_Task details_:
Every line below between the line holding "HALL pin OUT: D4 -> none" and the line holding "RELAY pin IN2: D5 -> D6", inclusive, should be repeated exactly, and all other lines omitted.

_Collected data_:
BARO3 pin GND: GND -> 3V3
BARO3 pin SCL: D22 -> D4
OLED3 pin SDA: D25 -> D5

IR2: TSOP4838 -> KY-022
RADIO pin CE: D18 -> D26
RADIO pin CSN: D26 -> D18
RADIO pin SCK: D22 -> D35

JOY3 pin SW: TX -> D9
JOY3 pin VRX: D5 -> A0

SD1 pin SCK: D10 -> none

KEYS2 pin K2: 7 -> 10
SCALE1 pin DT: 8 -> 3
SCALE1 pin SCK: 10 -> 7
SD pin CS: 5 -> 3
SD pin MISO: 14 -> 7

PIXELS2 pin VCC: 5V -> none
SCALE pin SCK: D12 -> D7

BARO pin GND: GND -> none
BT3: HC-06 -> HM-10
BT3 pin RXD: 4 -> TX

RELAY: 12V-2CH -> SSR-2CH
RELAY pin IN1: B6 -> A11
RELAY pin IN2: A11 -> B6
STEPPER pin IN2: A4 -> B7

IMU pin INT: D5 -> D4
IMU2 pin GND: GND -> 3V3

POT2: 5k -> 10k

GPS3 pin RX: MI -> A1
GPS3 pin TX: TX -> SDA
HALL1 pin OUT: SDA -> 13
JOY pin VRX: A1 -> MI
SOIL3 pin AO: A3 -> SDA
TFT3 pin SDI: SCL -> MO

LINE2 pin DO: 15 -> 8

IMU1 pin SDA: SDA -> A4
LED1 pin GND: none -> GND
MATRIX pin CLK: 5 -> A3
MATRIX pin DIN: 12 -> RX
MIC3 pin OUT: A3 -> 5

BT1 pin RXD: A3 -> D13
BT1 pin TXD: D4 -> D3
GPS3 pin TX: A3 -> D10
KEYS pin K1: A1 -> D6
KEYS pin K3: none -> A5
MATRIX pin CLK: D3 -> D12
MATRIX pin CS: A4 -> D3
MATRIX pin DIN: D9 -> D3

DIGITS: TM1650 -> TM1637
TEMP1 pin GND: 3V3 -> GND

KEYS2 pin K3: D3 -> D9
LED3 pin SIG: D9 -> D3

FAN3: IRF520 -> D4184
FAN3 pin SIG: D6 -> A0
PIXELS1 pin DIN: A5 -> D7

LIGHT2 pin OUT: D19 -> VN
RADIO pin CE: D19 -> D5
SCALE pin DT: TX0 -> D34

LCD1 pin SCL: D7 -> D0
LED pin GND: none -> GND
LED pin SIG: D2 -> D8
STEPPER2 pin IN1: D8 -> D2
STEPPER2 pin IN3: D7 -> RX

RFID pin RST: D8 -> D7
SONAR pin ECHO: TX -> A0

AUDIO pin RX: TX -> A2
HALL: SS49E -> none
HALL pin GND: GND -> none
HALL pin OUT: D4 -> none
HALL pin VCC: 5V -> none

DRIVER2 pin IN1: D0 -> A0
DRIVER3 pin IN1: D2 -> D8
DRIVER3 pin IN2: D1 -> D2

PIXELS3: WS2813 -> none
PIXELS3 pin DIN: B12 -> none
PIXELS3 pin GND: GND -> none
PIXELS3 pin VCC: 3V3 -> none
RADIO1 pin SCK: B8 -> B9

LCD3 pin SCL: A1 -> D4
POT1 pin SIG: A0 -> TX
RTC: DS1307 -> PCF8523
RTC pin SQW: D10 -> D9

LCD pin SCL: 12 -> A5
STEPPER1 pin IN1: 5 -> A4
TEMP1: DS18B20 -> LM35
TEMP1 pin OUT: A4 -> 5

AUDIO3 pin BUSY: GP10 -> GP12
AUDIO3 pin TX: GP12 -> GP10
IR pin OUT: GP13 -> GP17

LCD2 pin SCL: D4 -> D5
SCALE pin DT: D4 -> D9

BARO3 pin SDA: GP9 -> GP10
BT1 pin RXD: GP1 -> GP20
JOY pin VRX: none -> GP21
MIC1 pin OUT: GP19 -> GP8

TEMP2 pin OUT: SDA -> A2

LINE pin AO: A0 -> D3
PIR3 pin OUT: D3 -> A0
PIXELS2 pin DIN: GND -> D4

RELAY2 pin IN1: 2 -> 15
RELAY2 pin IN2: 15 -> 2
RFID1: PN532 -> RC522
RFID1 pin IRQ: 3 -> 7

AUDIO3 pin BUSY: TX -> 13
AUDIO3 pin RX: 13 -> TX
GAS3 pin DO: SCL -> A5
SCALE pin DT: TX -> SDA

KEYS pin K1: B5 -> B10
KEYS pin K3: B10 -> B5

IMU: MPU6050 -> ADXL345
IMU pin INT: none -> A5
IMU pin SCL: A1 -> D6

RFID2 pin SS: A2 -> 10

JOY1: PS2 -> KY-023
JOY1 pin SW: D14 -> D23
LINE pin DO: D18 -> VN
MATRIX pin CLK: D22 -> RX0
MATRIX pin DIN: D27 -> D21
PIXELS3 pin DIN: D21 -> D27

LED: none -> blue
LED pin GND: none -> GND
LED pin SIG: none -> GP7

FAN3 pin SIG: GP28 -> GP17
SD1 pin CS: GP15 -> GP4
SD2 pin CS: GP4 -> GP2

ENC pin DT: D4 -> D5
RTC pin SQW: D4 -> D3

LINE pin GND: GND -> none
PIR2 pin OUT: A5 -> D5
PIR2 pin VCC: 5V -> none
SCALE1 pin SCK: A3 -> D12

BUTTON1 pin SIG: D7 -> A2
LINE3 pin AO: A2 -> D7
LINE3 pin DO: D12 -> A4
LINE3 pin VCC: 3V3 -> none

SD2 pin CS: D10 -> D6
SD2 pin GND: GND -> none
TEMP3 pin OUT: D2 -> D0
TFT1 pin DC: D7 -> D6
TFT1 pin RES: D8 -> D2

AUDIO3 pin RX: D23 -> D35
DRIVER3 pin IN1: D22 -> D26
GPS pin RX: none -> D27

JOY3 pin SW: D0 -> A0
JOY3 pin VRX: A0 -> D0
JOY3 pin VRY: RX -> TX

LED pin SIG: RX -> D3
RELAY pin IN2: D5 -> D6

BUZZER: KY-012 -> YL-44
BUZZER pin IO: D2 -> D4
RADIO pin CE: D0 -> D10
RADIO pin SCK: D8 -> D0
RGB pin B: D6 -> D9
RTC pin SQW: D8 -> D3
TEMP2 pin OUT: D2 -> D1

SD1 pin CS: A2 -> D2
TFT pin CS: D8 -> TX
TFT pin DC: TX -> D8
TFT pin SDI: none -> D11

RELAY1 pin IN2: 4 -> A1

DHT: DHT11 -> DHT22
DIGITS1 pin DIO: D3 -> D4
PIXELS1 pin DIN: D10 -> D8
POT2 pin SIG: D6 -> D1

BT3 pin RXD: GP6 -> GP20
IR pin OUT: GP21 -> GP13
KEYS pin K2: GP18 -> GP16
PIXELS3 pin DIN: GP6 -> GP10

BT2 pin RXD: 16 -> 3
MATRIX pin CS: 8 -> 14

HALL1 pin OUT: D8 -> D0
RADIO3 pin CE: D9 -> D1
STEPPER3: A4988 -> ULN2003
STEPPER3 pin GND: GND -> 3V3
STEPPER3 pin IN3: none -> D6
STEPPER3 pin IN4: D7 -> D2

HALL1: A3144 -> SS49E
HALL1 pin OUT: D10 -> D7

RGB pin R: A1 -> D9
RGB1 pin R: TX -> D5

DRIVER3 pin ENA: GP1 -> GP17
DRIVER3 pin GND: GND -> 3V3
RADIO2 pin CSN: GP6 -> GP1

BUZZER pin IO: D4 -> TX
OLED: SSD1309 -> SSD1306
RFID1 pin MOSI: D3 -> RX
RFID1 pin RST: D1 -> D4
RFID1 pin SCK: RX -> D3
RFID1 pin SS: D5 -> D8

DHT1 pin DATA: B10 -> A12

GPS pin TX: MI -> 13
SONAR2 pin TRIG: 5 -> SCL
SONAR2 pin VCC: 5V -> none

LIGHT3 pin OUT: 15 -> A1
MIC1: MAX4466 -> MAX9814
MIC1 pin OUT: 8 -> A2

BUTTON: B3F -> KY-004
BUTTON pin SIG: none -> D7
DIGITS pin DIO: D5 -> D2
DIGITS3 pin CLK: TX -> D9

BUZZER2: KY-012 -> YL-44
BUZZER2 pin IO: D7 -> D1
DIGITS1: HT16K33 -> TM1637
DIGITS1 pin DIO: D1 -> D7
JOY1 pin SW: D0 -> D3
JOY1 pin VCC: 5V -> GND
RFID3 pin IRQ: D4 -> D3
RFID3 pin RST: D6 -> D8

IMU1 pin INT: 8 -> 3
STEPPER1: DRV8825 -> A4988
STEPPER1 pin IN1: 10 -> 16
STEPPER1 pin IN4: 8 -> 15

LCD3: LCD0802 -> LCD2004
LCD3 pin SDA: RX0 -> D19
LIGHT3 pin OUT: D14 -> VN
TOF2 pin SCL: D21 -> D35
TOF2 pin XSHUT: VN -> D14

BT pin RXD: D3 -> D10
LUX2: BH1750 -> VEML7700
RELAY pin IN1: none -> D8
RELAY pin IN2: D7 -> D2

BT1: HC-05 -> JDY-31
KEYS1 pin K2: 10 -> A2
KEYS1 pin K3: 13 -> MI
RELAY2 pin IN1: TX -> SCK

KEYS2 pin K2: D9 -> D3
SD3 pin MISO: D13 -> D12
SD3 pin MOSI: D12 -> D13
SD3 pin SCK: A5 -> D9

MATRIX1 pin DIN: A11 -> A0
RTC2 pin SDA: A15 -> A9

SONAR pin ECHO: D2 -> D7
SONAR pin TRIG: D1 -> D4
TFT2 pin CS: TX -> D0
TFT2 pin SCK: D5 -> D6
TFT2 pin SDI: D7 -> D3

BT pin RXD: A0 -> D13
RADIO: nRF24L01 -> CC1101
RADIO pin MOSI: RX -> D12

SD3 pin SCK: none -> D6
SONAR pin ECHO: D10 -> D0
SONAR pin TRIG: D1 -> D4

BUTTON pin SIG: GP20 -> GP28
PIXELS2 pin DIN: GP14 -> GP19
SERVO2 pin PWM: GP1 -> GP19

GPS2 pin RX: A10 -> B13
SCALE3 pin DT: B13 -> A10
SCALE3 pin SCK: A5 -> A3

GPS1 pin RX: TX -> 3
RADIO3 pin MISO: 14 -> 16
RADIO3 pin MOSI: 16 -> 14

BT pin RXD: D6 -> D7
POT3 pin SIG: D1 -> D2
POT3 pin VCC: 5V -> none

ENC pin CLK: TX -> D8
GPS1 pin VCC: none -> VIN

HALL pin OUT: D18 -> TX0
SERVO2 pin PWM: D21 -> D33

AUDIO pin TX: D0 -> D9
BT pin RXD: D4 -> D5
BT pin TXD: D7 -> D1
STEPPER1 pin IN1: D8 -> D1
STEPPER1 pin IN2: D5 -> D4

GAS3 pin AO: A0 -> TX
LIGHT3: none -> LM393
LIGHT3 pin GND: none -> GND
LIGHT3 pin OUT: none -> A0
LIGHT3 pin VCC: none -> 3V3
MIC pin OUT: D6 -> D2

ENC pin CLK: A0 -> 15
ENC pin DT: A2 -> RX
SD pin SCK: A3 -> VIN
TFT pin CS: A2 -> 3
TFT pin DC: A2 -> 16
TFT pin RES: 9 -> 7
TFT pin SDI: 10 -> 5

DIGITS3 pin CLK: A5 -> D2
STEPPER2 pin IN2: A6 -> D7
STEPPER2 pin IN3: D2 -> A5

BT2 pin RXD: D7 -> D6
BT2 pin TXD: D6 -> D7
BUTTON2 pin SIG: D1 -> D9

_Task response_:
HALL pin OUT: D4 -> none
HALL pin VCC: 5V -> none

DRIVER2 pin IN1: D0 -> A0
DRIVER3 pin IN1: D2 -> D8
DRIVER3 pin IN2: D1 -> D2

PIXELS3: WS2813 -> none
PIXELS3 pin DIN: B12 -> none
PIXELS3 pin GND: GND -> none
PIXELS3 pin VCC: 3V3 -> none
RADIO1 pin SCK: B8 -> B9

LCD3 pin SCL: A1 -> D4
POT1 pin SIG: A0 -> TX
RTC: DS1307 -> PCF8523
RTC pin SQW: D10 -> D9

LCD pin SCL: 12 -> A5
STEPPER1 pin IN1: 5 -> A4
TEMP1: DS18B20 -> LM35
TEMP1 pin OUT: A4 -> 5

AUDIO3 pin BUSY: GP10 -> GP12
AUDIO3 pin TX: GP12 -> GP10
IR pin OUT: GP13 -> GP17

LCD2 pin SCL: D4 -> D5
SCALE pin DT: D4 -> D9

BARO3 pin SDA: GP9 -> GP10
BT1 pin RXD: GP1 -> GP20
JOY pin VRX: none -> GP21
MIC1 pin OUT: GP19 -> GP8

TEMP2 pin OUT: SDA -> A2

LINE pin AO: A0 -> D3
PIR3 pin OUT: D3 -> A0
PIXELS2 pin DIN: GND -> D4

RELAY2 pin IN1: 2 -> 15
RELAY2 pin IN2: 15 -> 2
RFID1: PN532 -> RC522
RFID1 pin IRQ: 3 -> 7

AUDIO3 pin BUSY: TX -> 13
AUDIO3 pin RX: 13 -> TX
GAS3 pin DO: SCL -> A5
SCALE pin DT: TX -> SDA

KEYS pin K1: B5 -> B10
KEYS pin K3: B10 -> B5

IMU: MPU6050 -> ADXL345
IMU pin INT: none -> A5
IMU pin SCL: A1 -> D6

RFID2 pin SS: A2 -> 10

JOY1: PS2 -> KY-023
JOY1 pin SW: D14 -> D23
LINE pin DO: D18 -> VN
MATRIX pin CLK: D22 -> RX0
MATRIX pin DIN: D27 -> D21
PIXELS3 pin DIN: D21 -> D27

LED: none -> blue
LED pin GND: none -> GND
LED pin SIG: none -> GP7

FAN3 pin SIG: GP28 -> GP17
SD1 pin CS: GP15 -> GP4
SD2 pin CS: GP4 -> GP2

ENC pin DT: D4 -> D5
RTC pin SQW: D4 -> D3

LINE pin GND: GND -> none
PIR2 pin OUT: A5 -> D5
PIR2 pin VCC: 5V -> none
SCALE1 pin SCK: A3 -> D12

BUTTON1 pin SIG: D7 -> A2
LINE3 pin AO: A2 -> D7
LINE3 pin DO: D12 -> A4
LINE3 pin VCC: 3V3 -> none

SD2 pin CS: D10 -> D6
SD2 pin GND: GND -> none
TEMP3 pin OUT: D2 -> D0
TFT1 pin DC: D7 -> D6
TFT1 pin RES: D8 -> D2

AUDIO3 pin RX: D23 -> D35
DRIVER3 pin IN1: D22 -> D26
GPS pin RX: none -> D27

JOY3 pin SW: D0 -> A0
JOY3 pin VRX: A0 -> D0
JOY3 pin VRY: RX -> TX

LED pin SIG: RX -> D3
RELAY pin IN2: D5 -> D6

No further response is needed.